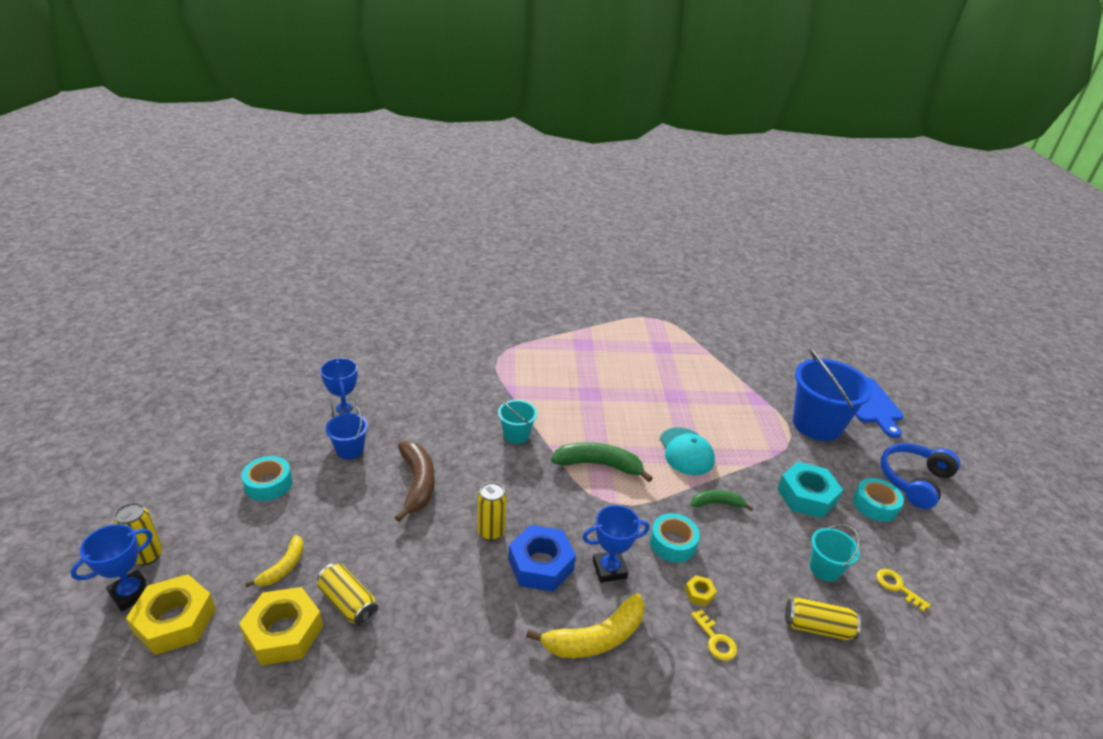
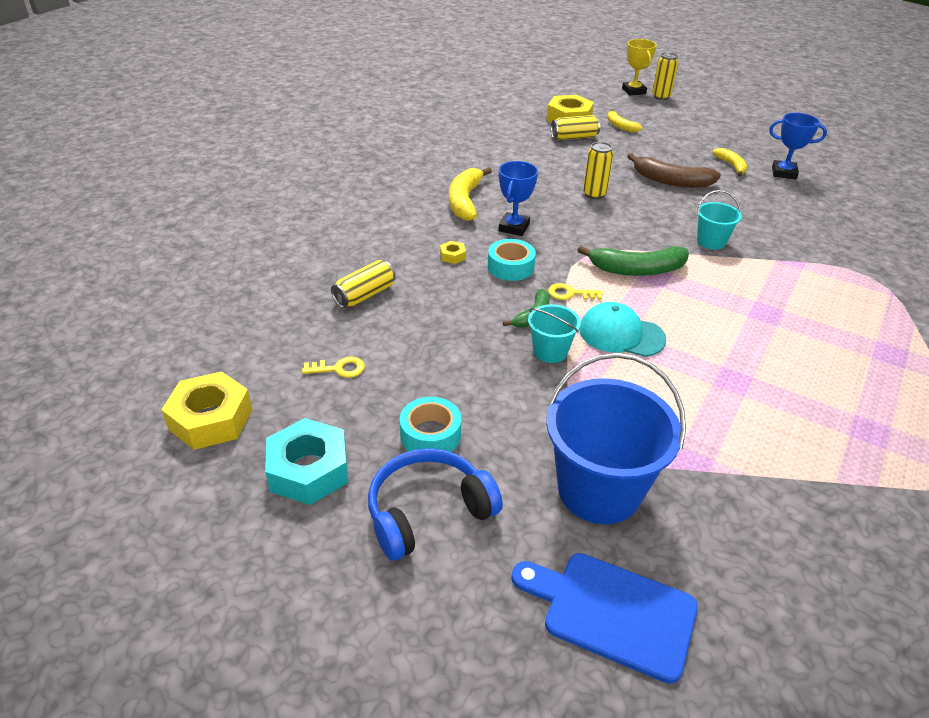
camera: 125 degrees right, 5 degrees up
(131, 593) = (633, 91): blue trophy -> yellow trophy
(175, 621) = (603, 98): yellow nut -> yellow nut (211, 419)
(268, 484) = (706, 133): turquoise tape -> none
(350, 450) = (731, 166): blue bucket -> yellow banana
(541, 564) = (545, 203): blue nut -> none
(599, 465) = (637, 270): green banana -> green banana turned 45 degrees clockwise
(715, 640) = (411, 244): yellow key -> yellow key (570, 293)
(806, 496) = (490, 385): turquoise nut -> turquoise nut (309, 470)
(824, 569) = (403, 336): turquoise bucket -> turquoise bucket (550, 351)
(914, 481) = (428, 512): blue headphones -> blue headphones turned 105 degrees counterclockwise

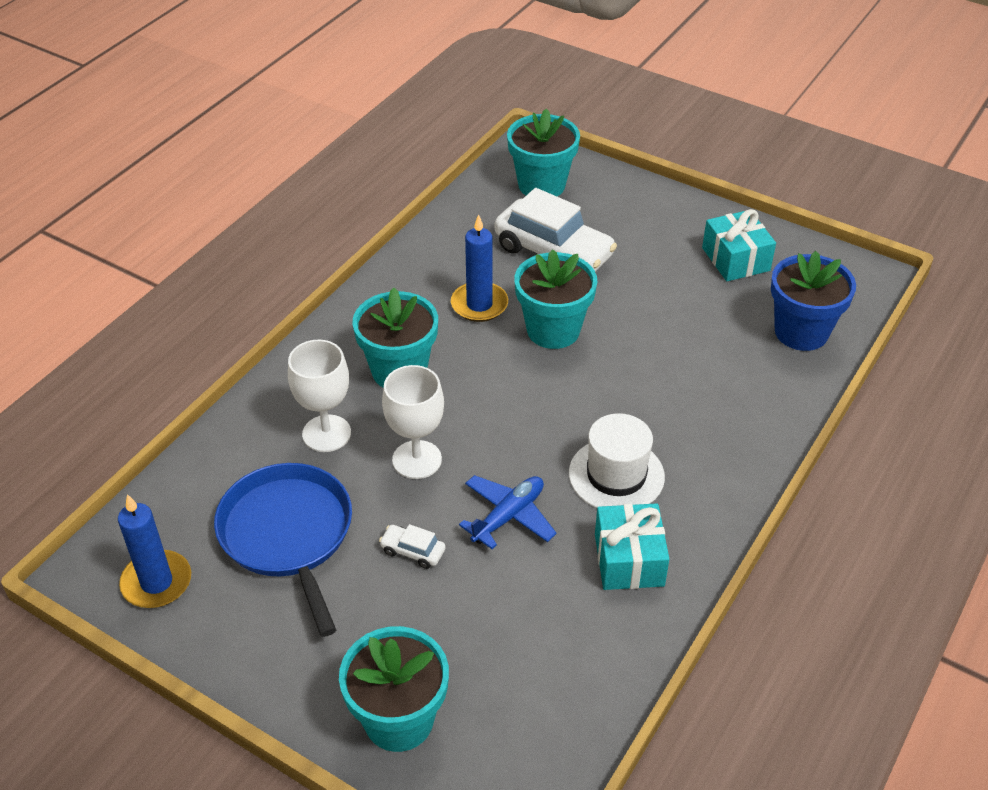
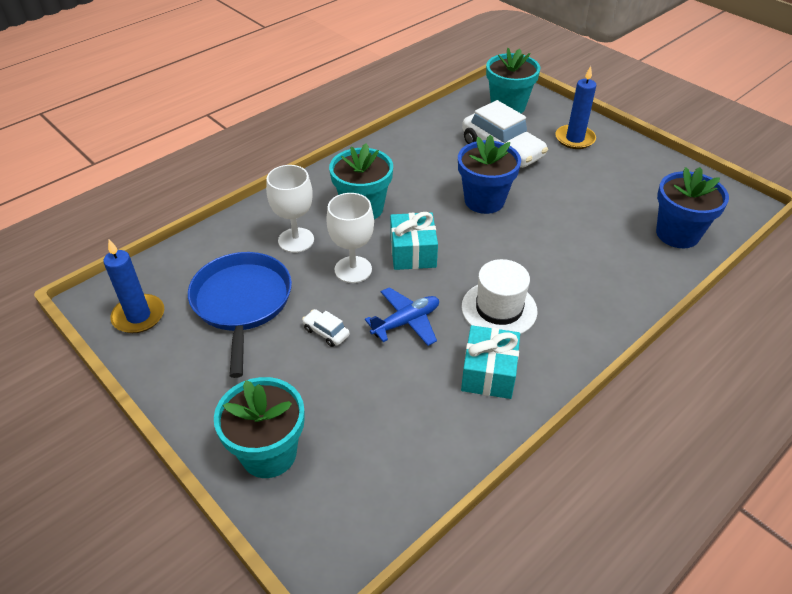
camera: 15 degrees right, 0 degrees up
(479, 304) = (436, 175): blue candle -> blue candle (574, 139)
(553, 330) = (484, 200): turquoise flower pot -> blue flower pot
(736, 259) = (639, 176): turquoise gift -> turquoise gift (413, 252)

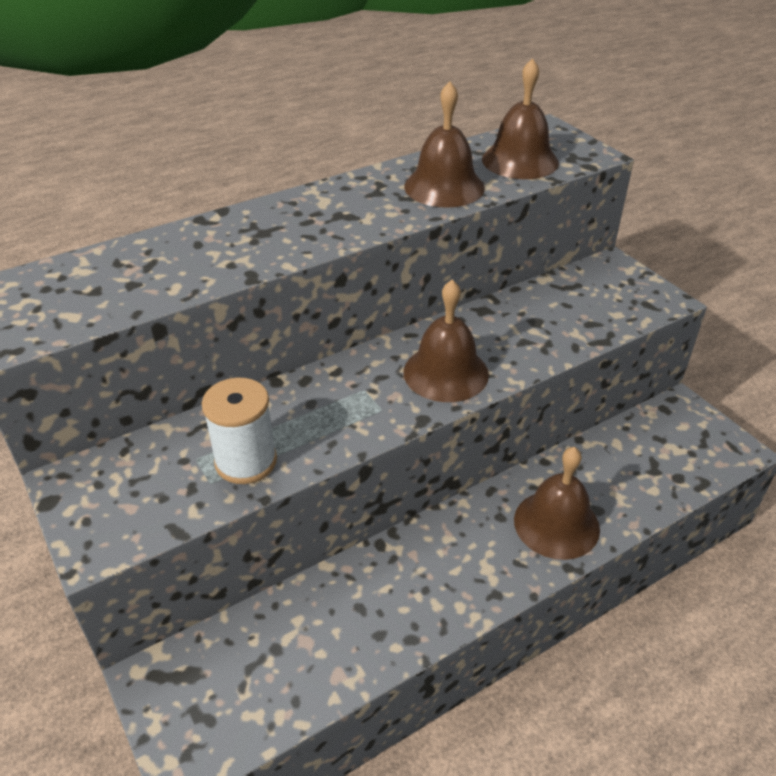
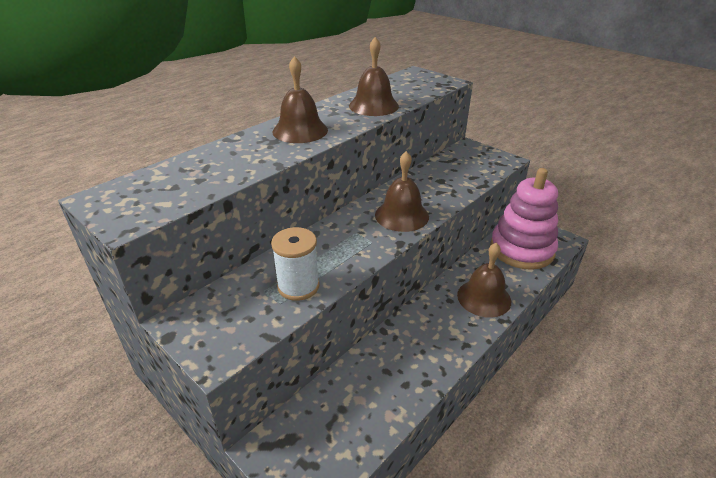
camera: 15 degrees left, 5 degrees down
(520, 161) = (410, 89): brown bell -> brown bell (300, 130)
(655, 454) = (521, 249): none -> pink stacking toy

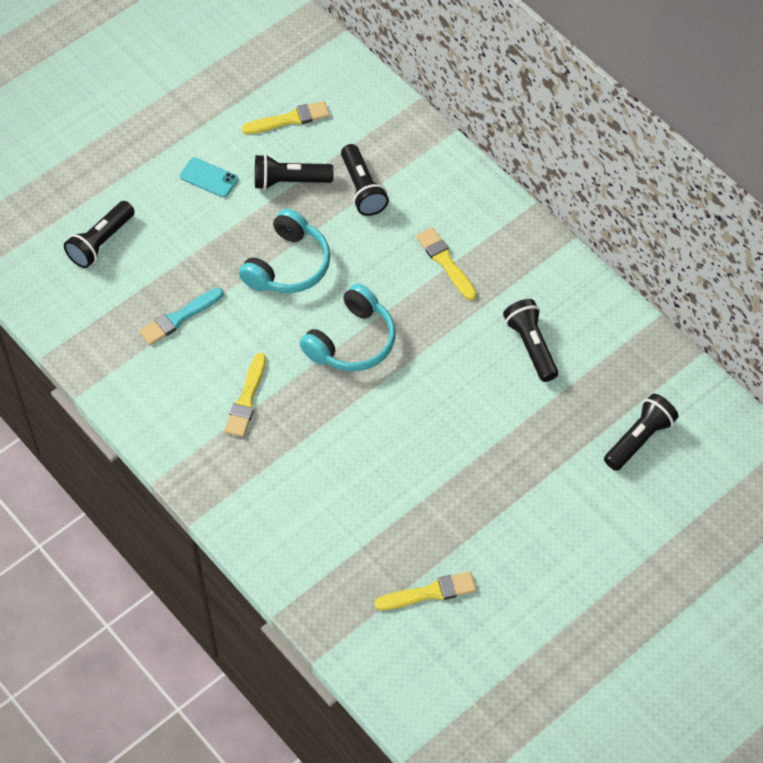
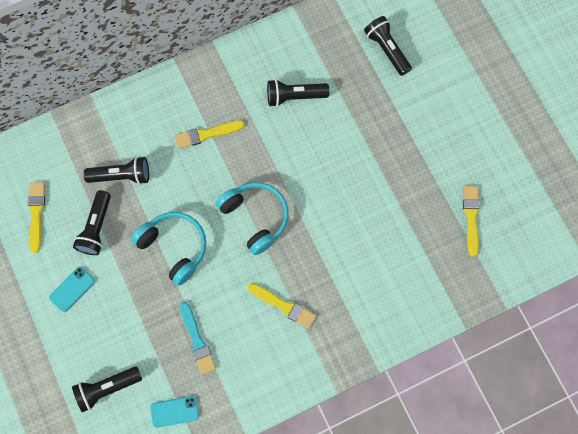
camera: 75 degrees left, 15 degrees up
(89, 316) = (174, 411): none -> turquoise phone
(101, 242) = (107, 388): black flashlight -> black flashlight turned 105 degrees clockwise

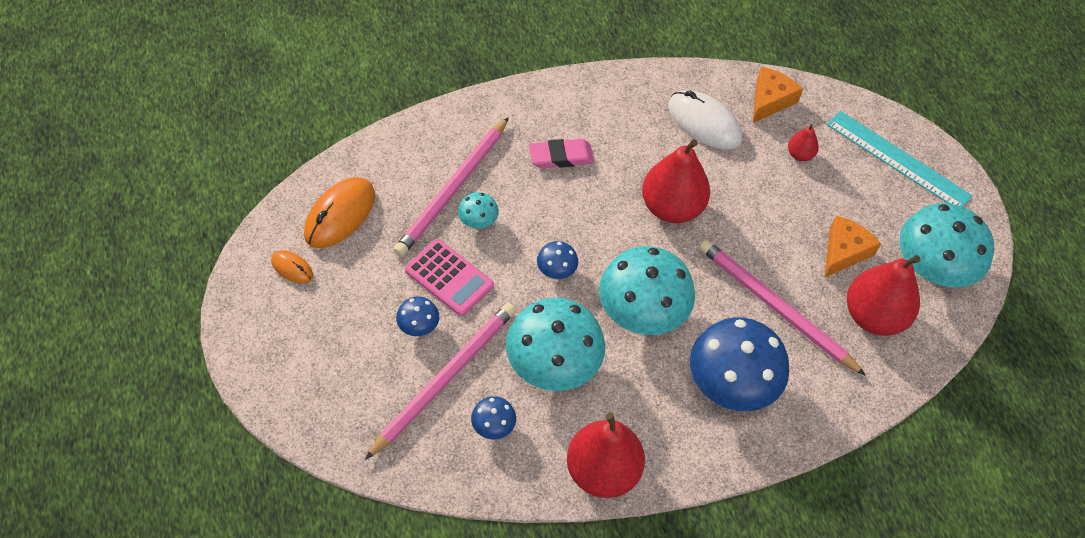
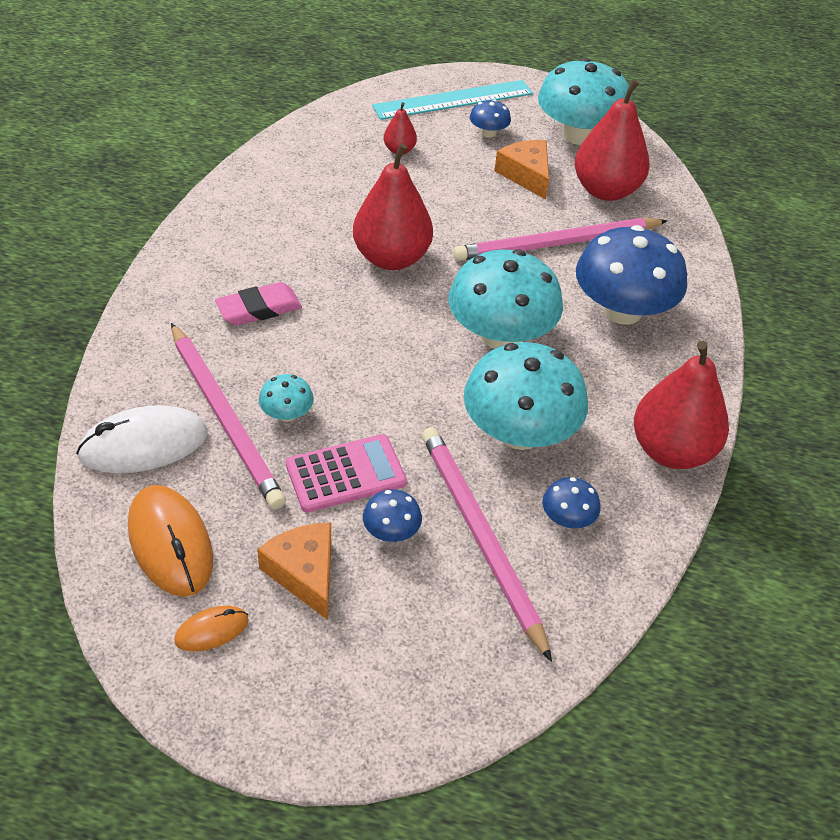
camera: 60 degrees left, 10 degrees down
(556, 270) = (402, 377): blue mushroom -> blue mushroom (488, 133)
(561, 157) = (259, 309): pink eraser -> pink eraser turned 45 degrees clockwise
(704, 123) = (309, 190): white mouse -> white mouse (144, 445)
(770, 100) = (321, 138): orange cheese -> orange cheese (304, 573)

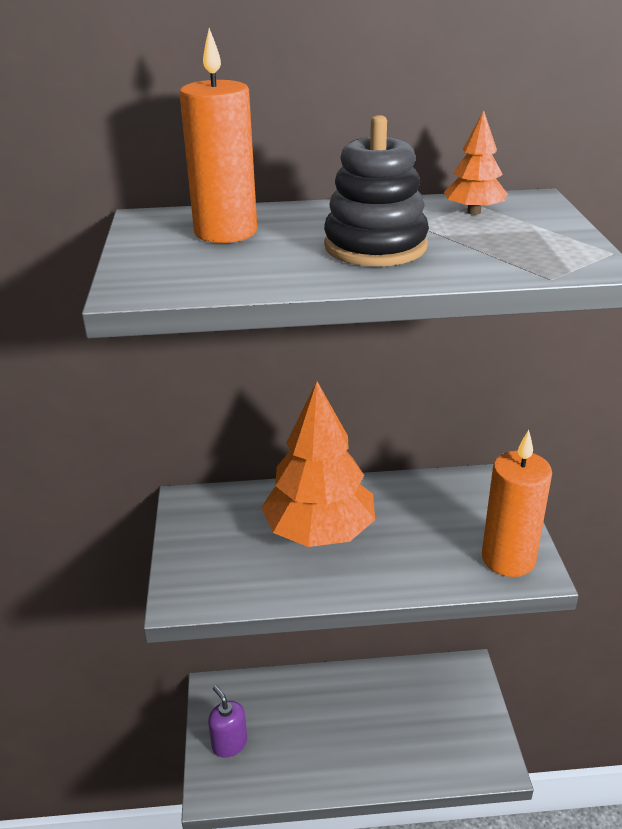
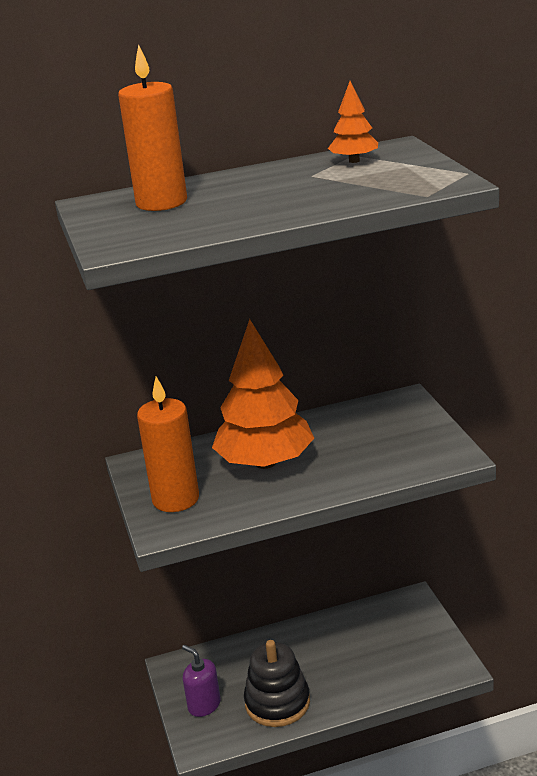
camera: 10 degrees left, 5 degrees down
(375, 246) = (287, 195): black stacking toy -> black stacking toy (277, 703)
(508, 559) = (432, 451): orange candle -> orange candle (175, 499)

--------------------------------

Problem -> Leave out the pictures, then copy all the remaining text in the records exactly.

Solution for this task ->
camera: 125 degrees right, 5 degrees up
(131, 593) = (633, 91): blue trophy -> yellow trophy
(175, 621) = (603, 98): yellow nut -> yellow nut (211, 419)
(268, 484) = (706, 133): turquoise tape -> none
(350, 450) = (731, 166): blue bucket -> yellow banana
(541, 564) = (545, 203): blue nut -> none
(599, 465) = (637, 270): green banana -> green banana turned 45 degrees clockwise
(715, 640) = (411, 244): yellow key -> yellow key (570, 293)
(806, 496) = (490, 385): turquoise nut -> turquoise nut (309, 470)
(824, 569) = (403, 336): turquoise bucket -> turquoise bucket (550, 351)
(914, 481) = (428, 512): blue headphones -> blue headphones turned 105 degrees counterclockwise

camera: 15 degrees right, 0 degrees up
(479, 304) = (436, 175): blue candle -> blue candle (574, 139)
(553, 330) = (484, 200): turquoise flower pot -> blue flower pot
(736, 259) = (639, 176): turquoise gift -> turquoise gift (413, 252)

camera: 15 degrees left, 5 degrees down
(520, 161) = (410, 89): brown bell -> brown bell (300, 130)
(655, 454) = (521, 249): none -> pink stacking toy

camera: 75 degrees left, 15 degrees up
(89, 316) = (174, 411): none -> turquoise phone
(101, 242) = (107, 388): black flashlight -> black flashlight turned 105 degrees clockwise

camera: 60 degrees left, 10 degrees down
(556, 270) = (402, 377): blue mushroom -> blue mushroom (488, 133)
(561, 157) = (259, 309): pink eraser -> pink eraser turned 45 degrees clockwise
(704, 123) = (309, 190): white mouse -> white mouse (144, 445)
(770, 100) = (321, 138): orange cheese -> orange cheese (304, 573)

camera: 10 degrees left, 5 degrees down
(375, 246) = (287, 195): black stacking toy -> black stacking toy (277, 703)
(508, 559) = (432, 451): orange candle -> orange candle (175, 499)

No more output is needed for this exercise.